Exercise input >>
● ● ● ●
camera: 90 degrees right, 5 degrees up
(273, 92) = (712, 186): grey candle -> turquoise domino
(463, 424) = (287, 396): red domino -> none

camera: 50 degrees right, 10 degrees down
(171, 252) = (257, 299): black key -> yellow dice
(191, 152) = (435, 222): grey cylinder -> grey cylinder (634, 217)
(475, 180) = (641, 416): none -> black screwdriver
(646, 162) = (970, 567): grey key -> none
● ● ● ●
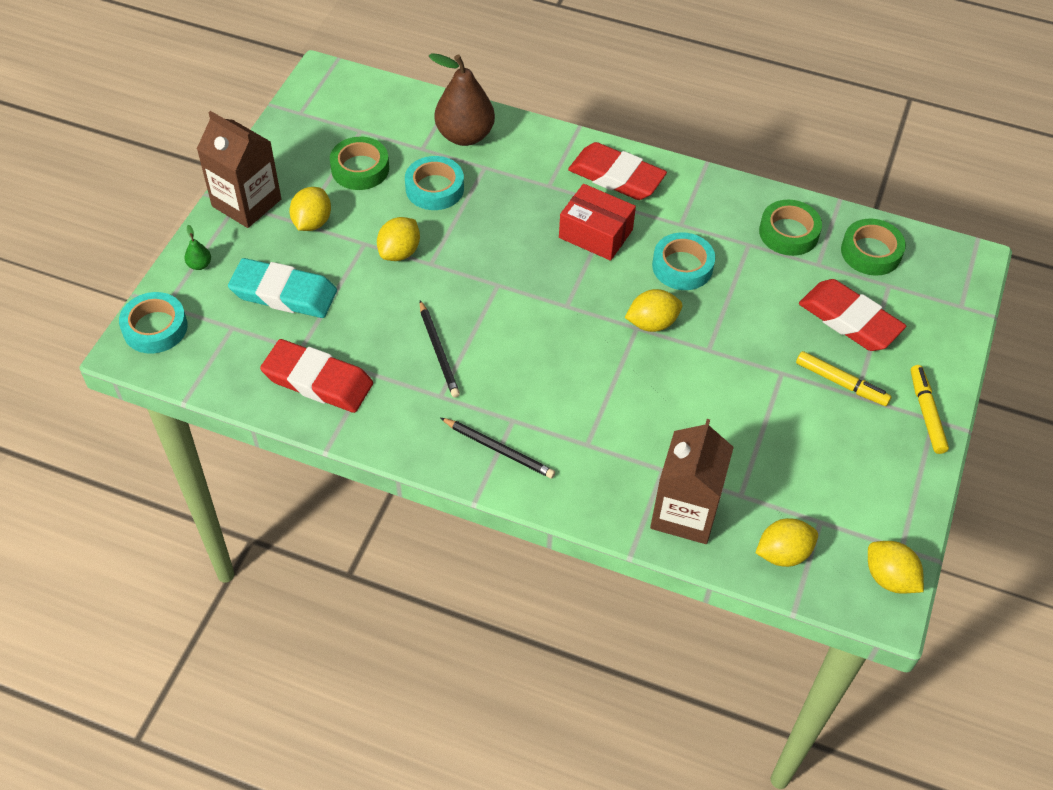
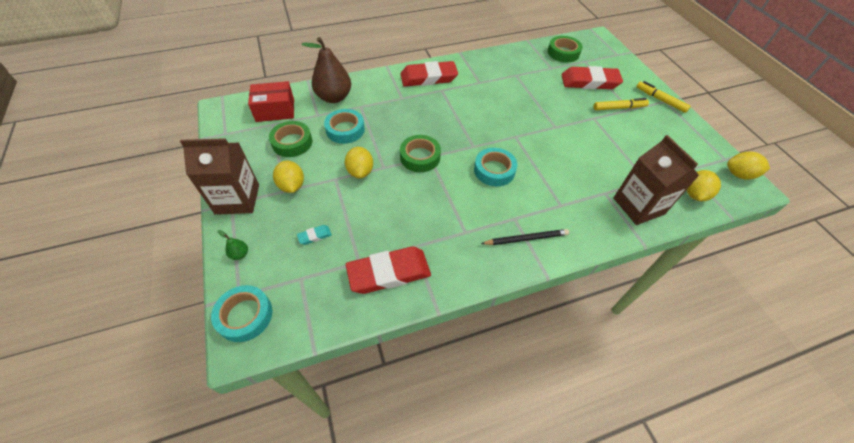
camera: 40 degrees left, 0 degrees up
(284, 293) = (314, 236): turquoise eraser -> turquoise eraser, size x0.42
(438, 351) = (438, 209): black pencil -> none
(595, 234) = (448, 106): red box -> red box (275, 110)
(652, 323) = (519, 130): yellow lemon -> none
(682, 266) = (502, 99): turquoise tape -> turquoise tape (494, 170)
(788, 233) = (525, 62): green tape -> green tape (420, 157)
● ● ● ●
Exercise objective >>
Going through the records, work out how many lines contain the word "turquoise". Please answer with the number only.

Task output >>
3